** To-do item **
Please reproduce all the data exactly as written and omit the pictures.

** Available data **
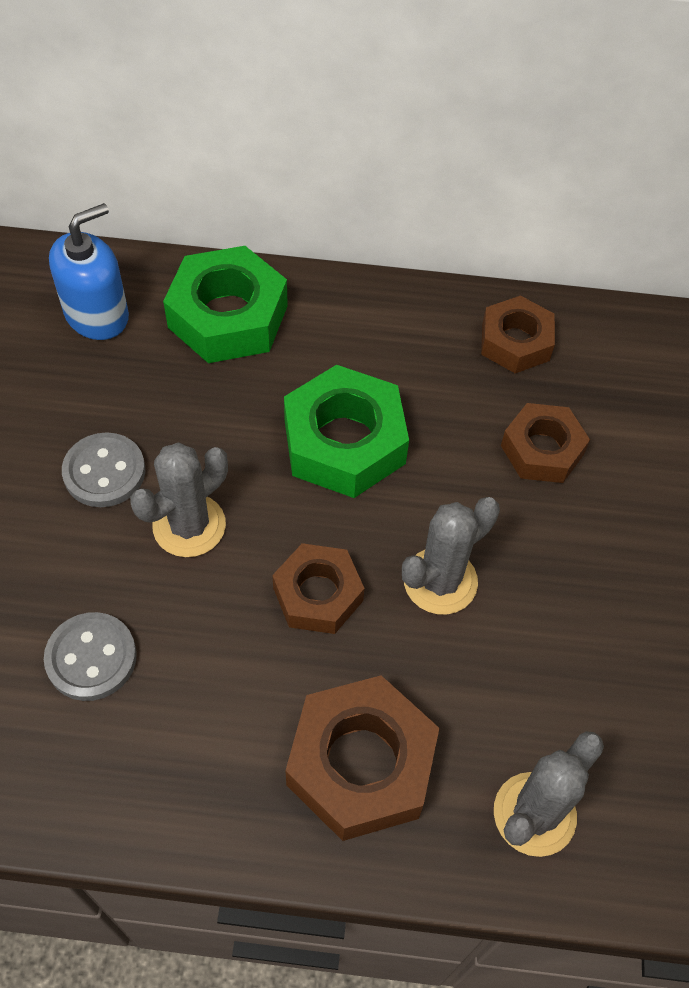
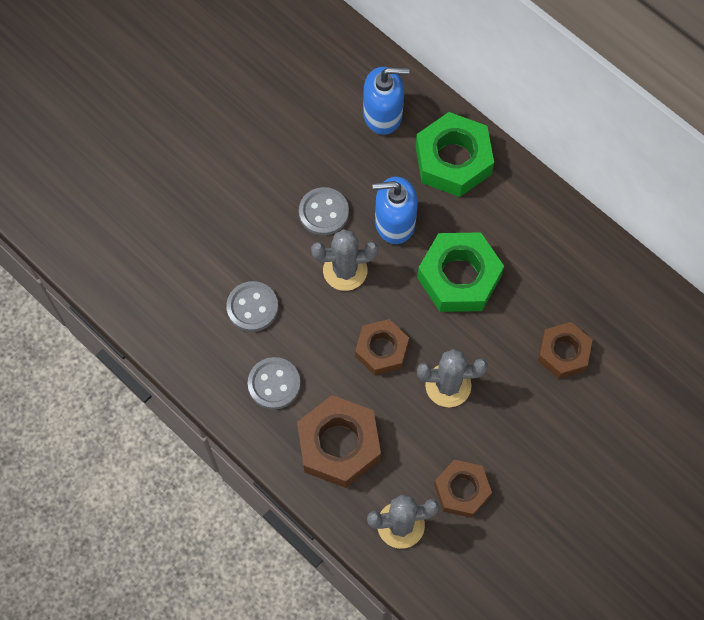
camera: 40 degrees right, 10 degrees up
(202, 744) = (274, 384): none -> grey button
(210, 428) = (394, 222): none -> blue soap dispenser
(515, 342) = (604, 280): brown nut -> brown nut (462, 490)

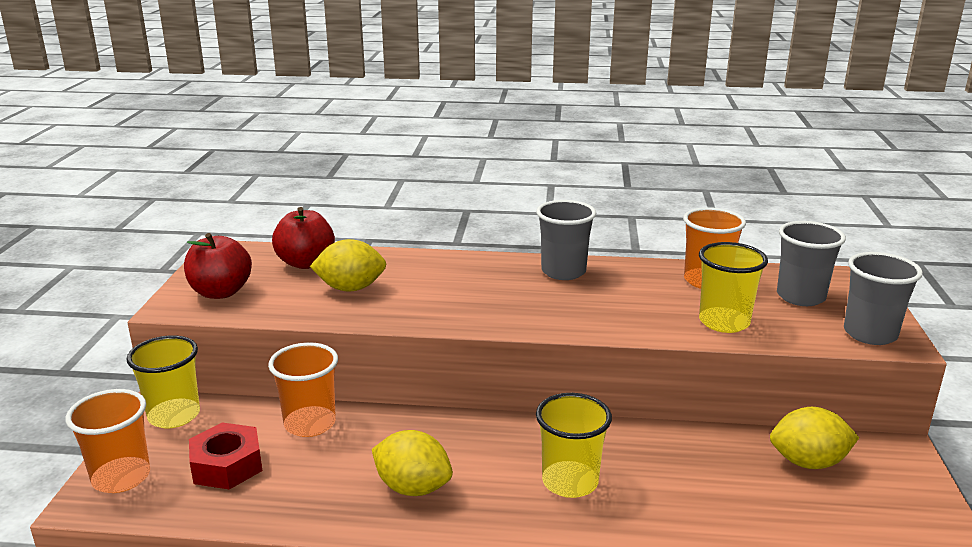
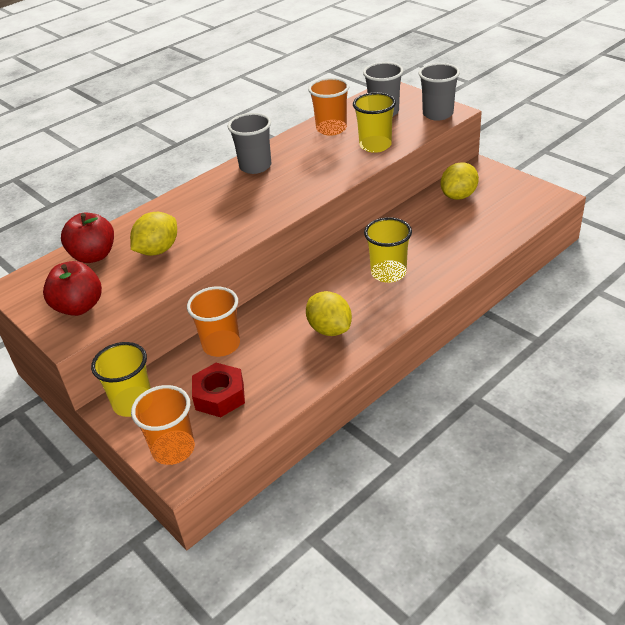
camera: 45 degrees left, 15 degrees up
(413, 488) = (329, 329): yellow lemon -> yellow lemon turned 75 degrees clockwise

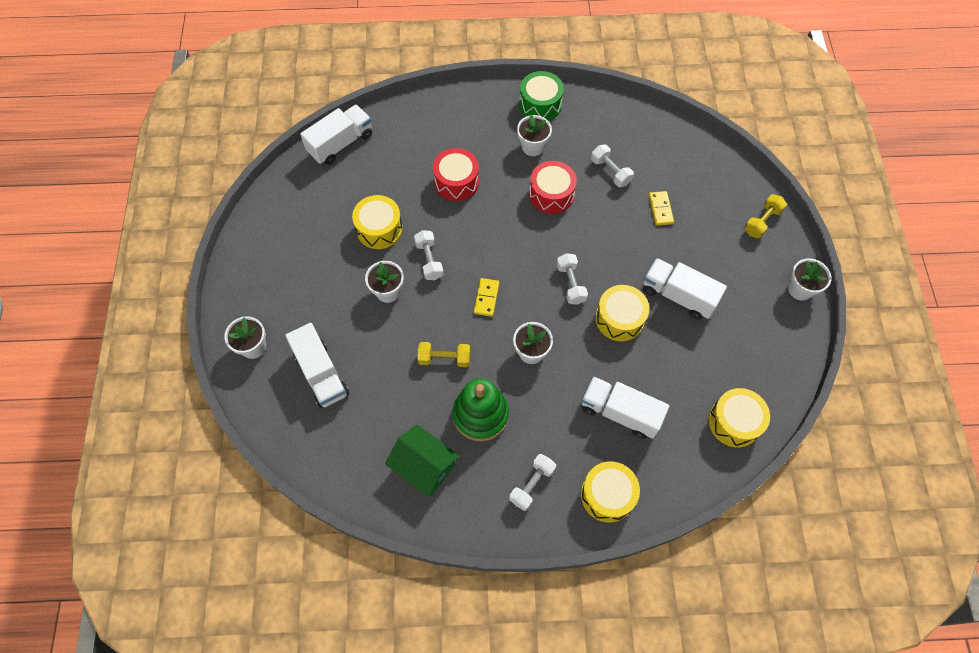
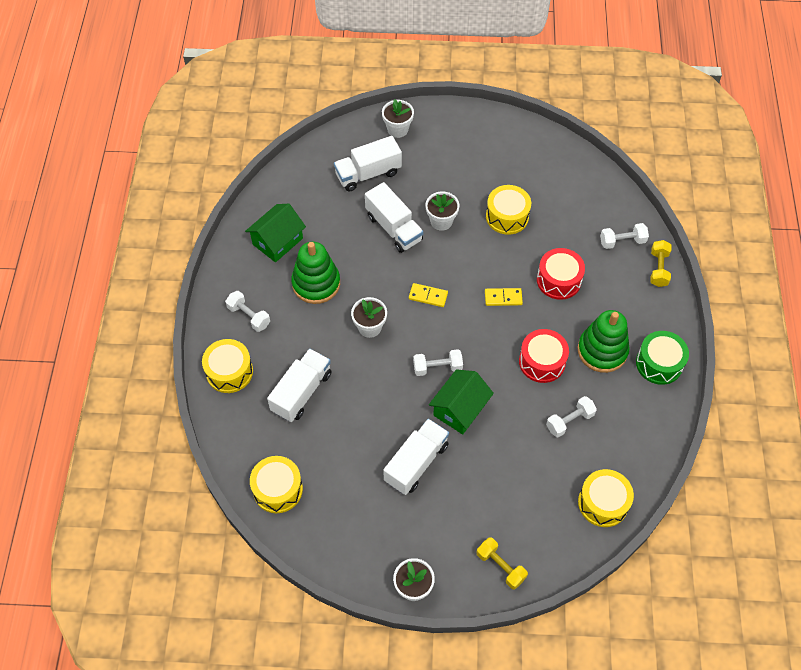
camera: 95 degrees right, 5 degrees down
(341, 144) = (604, 188): white truck -> white truck (394, 228)
(429, 260) = (471, 253): white dumbbell -> white dumbbell (622, 241)
(444, 359) = (371, 260): yellow dumbbell -> yellow dumbbell (658, 269)
(532, 147) = (602, 351): white flower pot -> green stacking toy
(614, 261) = (460, 409): none -> green house
(619, 319) = (396, 405): yellow drum -> yellow drum (603, 503)
(660, 209) = (520, 463): yellow domino -> yellow domino (503, 298)

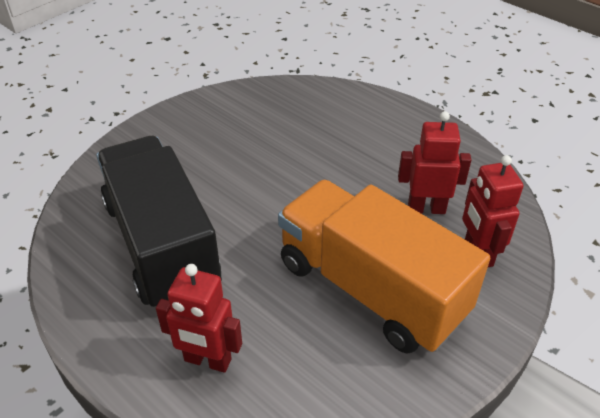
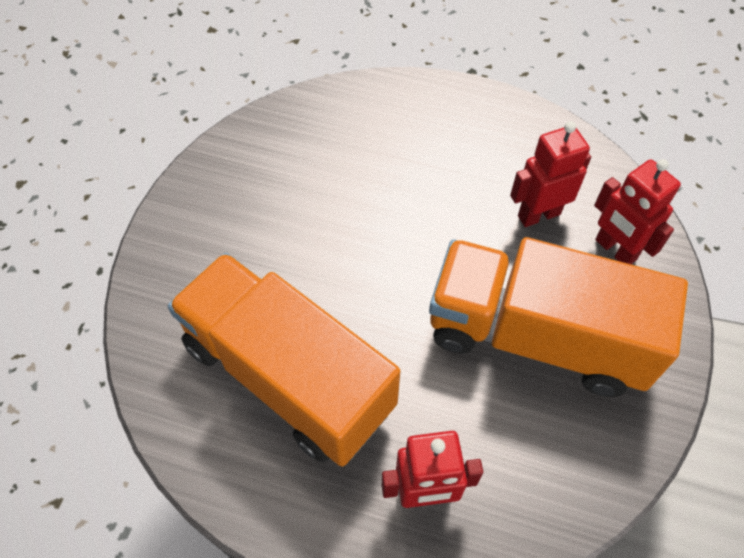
camera: 25 degrees left, 15 degrees up
(162, 244) = (288, 376): black truck -> orange truck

** Answer **
camera: 40 degrees right, 10 degrees up
(202, 744) = (274, 384): none -> grey button
(210, 428) = (394, 222): none -> blue soap dispenser
(515, 342) = (604, 280): brown nut -> brown nut (462, 490)

camera: 45 degrees left, 15 degrees up
(413, 488) = (329, 329): yellow lemon -> yellow lemon turned 75 degrees clockwise

camera: 95 degrees right, 5 degrees down
(341, 144) = (604, 188): white truck -> white truck (394, 228)
(429, 260) = (471, 253): white dumbbell -> white dumbbell (622, 241)
(444, 359) = (371, 260): yellow dumbbell -> yellow dumbbell (658, 269)
(532, 147) = (602, 351): white flower pot -> green stacking toy
(614, 261) = (460, 409): none -> green house
(619, 319) = (396, 405): yellow drum -> yellow drum (603, 503)
(660, 209) = (520, 463): yellow domino -> yellow domino (503, 298)

camera: 25 degrees left, 15 degrees up
(162, 244) = (288, 376): black truck -> orange truck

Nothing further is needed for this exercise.